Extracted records

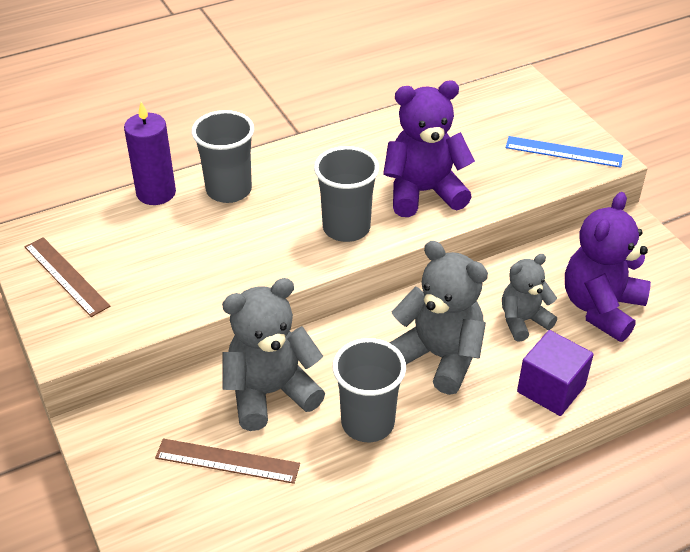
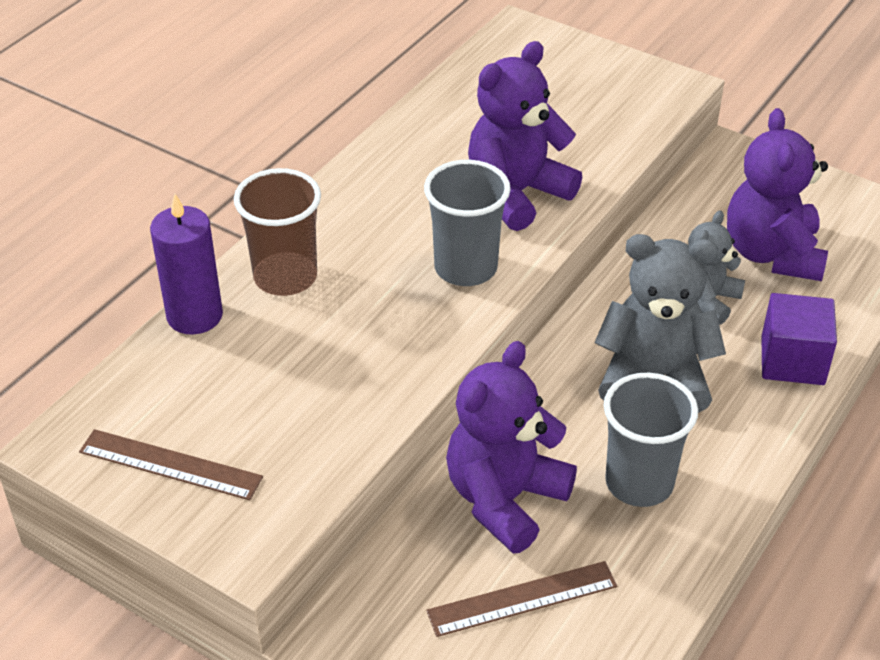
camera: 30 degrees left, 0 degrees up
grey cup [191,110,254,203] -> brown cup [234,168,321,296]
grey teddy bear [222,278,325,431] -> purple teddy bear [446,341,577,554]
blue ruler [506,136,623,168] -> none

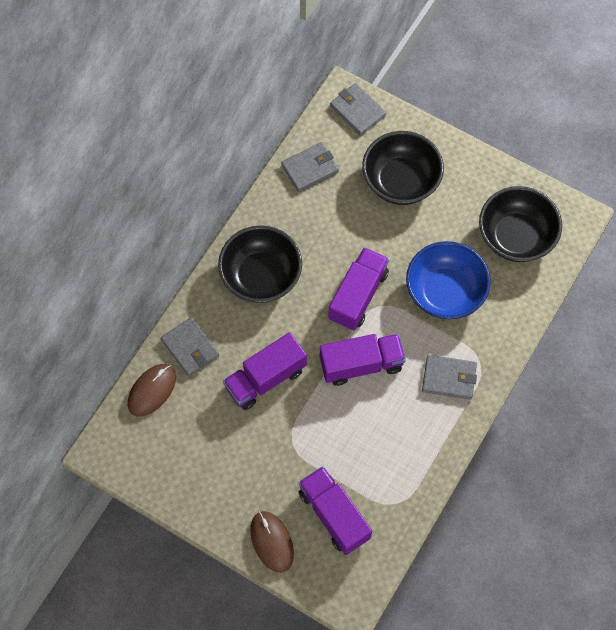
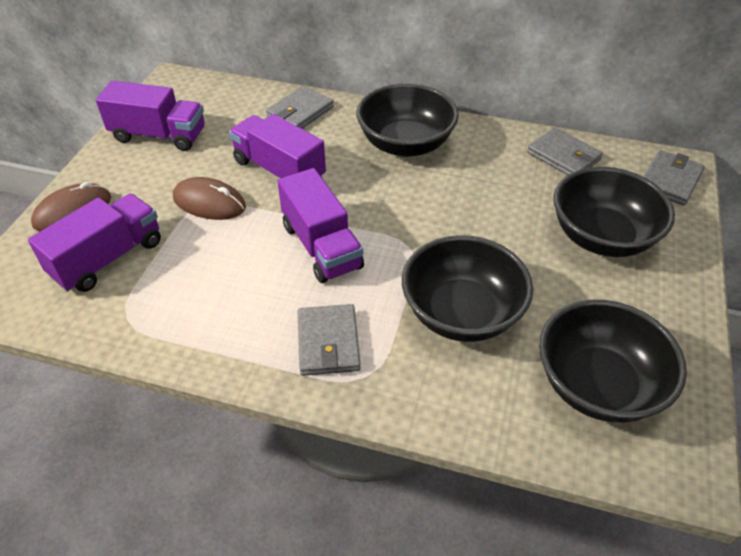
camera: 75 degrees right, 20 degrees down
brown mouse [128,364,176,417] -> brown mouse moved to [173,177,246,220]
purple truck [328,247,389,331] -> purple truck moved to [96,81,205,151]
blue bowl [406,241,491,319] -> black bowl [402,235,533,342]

- What this task involves
Only what runs from the line containing "purple truck [328,247,389,331]" through the final line of the entries above belongs in the answer, restated exactly.

- Solution to this problem
purple truck [328,247,389,331] -> purple truck moved to [96,81,205,151]
blue bowl [406,241,491,319] -> black bowl [402,235,533,342]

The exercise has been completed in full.